### Required action
Every line of the material is to be returned verbatim. Pictures stay out.

### Data extract
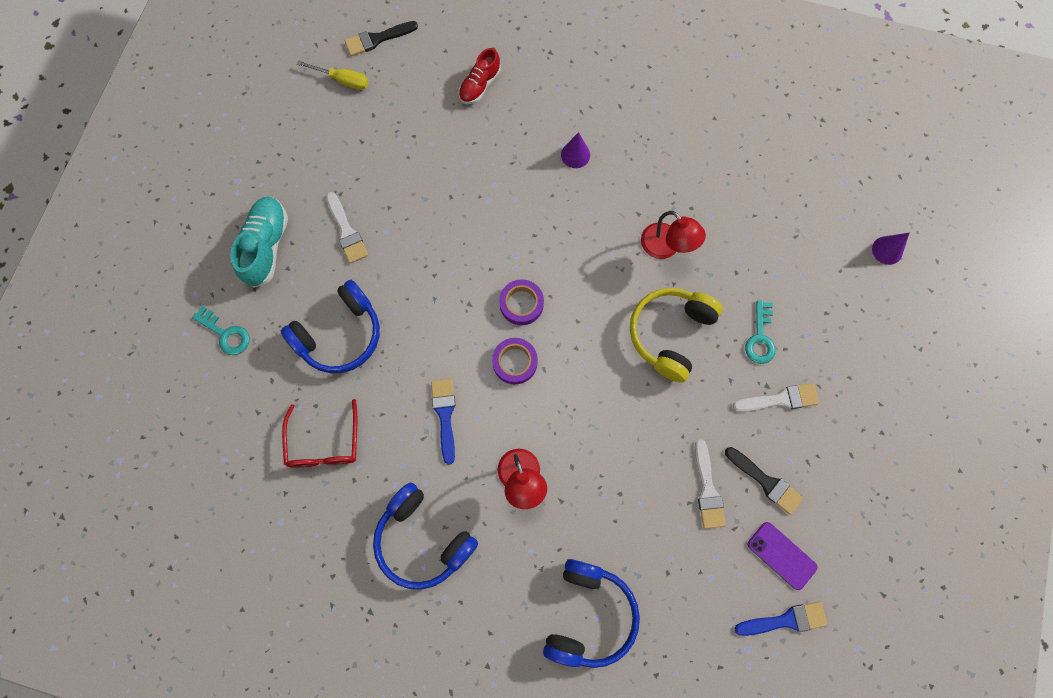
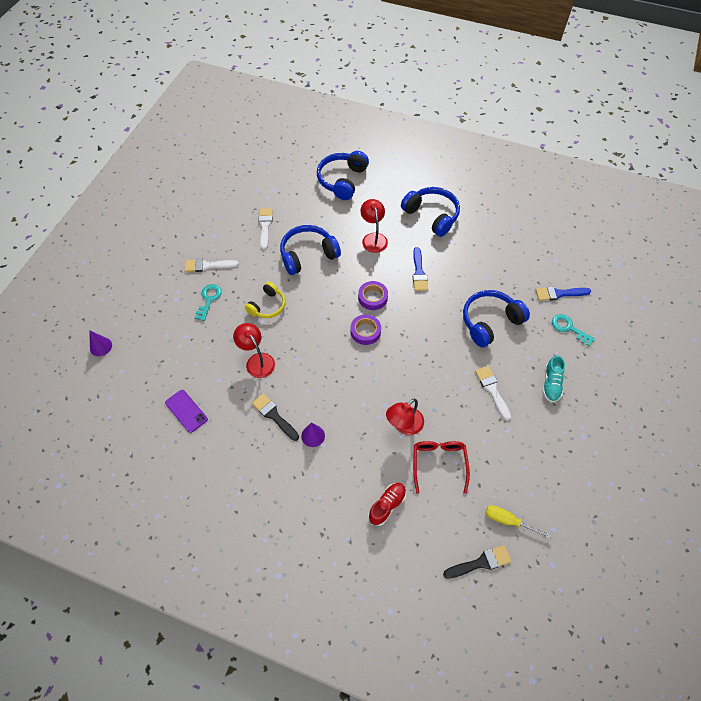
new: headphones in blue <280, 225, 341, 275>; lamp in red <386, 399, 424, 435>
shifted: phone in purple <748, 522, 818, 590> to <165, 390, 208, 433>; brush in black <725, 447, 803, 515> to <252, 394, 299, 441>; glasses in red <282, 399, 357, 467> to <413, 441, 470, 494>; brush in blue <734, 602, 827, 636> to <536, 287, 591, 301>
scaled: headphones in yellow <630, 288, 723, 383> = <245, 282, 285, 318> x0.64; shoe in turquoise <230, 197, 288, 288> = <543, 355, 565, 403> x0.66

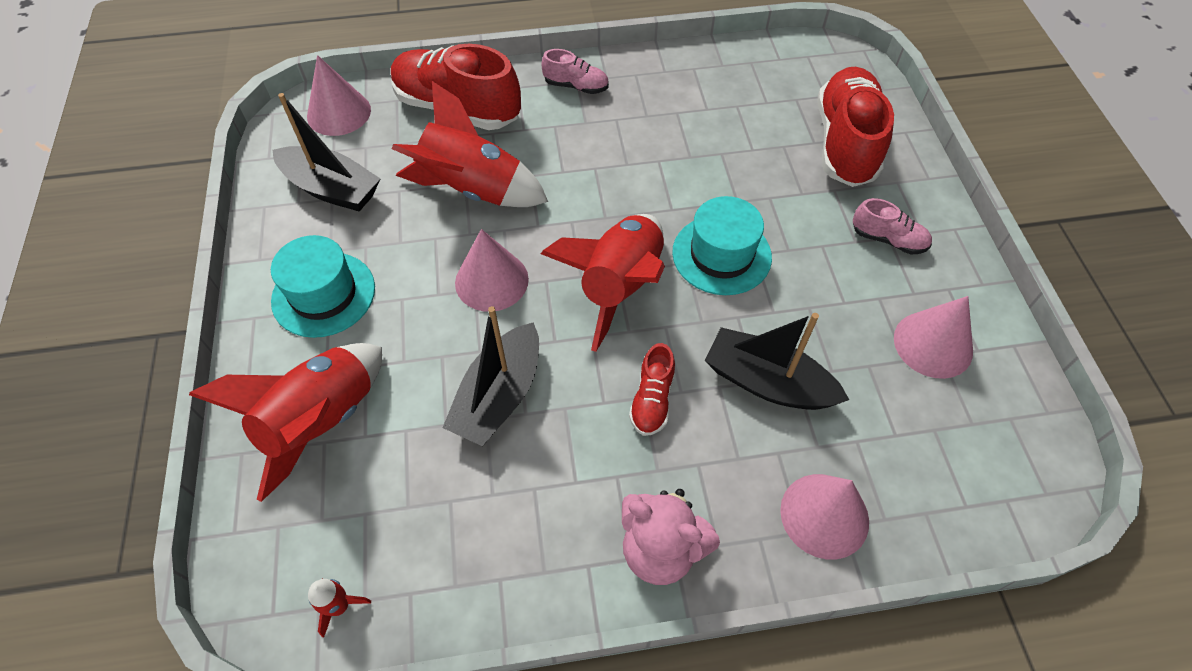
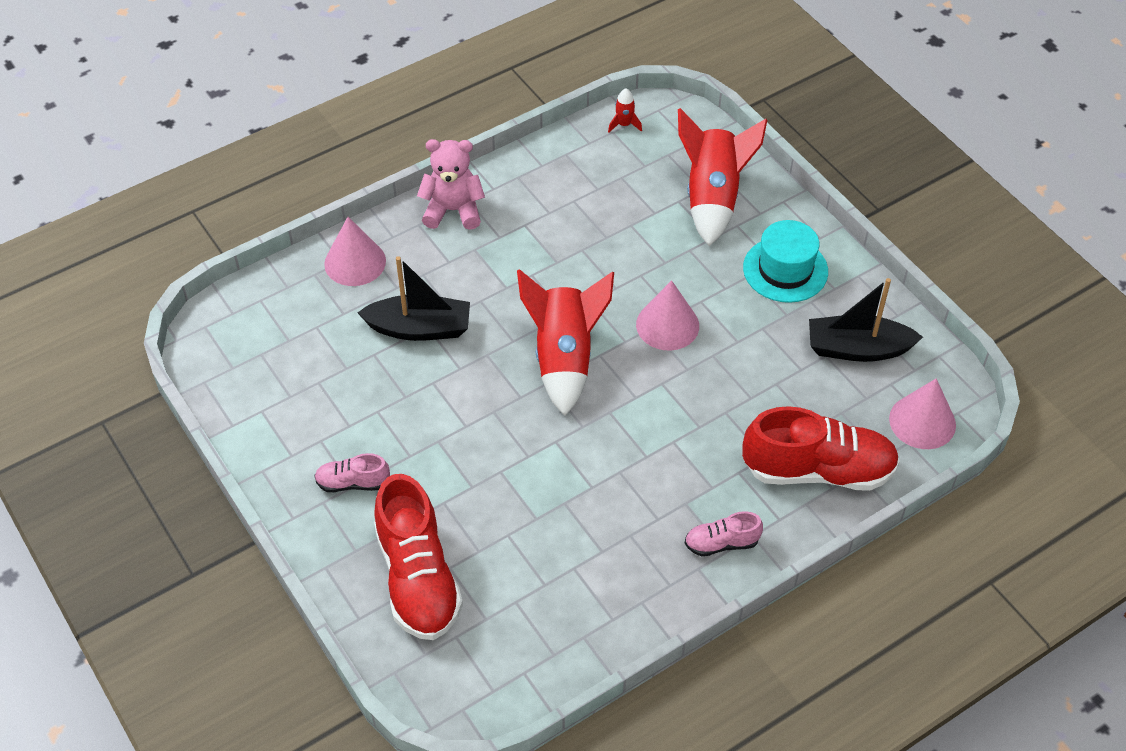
gone: rocket in red <392, 81, 548, 207>; boat in black <443, 306, 539, 446>; shoe in red <629, 343, 675, 436>; hat in turquoise <672, 196, 772, 295>; cone in pink <894, 296, 973, 379>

### Written solution
new: headphones in blue <280, 225, 341, 275>; lamp in red <386, 399, 424, 435>
shifted: phone in purple <748, 522, 818, 590> to <165, 390, 208, 433>; brush in black <725, 447, 803, 515> to <252, 394, 299, 441>; glasses in red <282, 399, 357, 467> to <413, 441, 470, 494>; brush in blue <734, 602, 827, 636> to <536, 287, 591, 301>
scaled: headphones in yellow <630, 288, 723, 383> = <245, 282, 285, 318> x0.64; shoe in turquoise <230, 197, 288, 288> = <543, 355, 565, 403> x0.66

gone: rocket in red <392, 81, 548, 207>; boat in black <443, 306, 539, 446>; shoe in red <629, 343, 675, 436>; hat in turquoise <672, 196, 772, 295>; cone in pink <894, 296, 973, 379>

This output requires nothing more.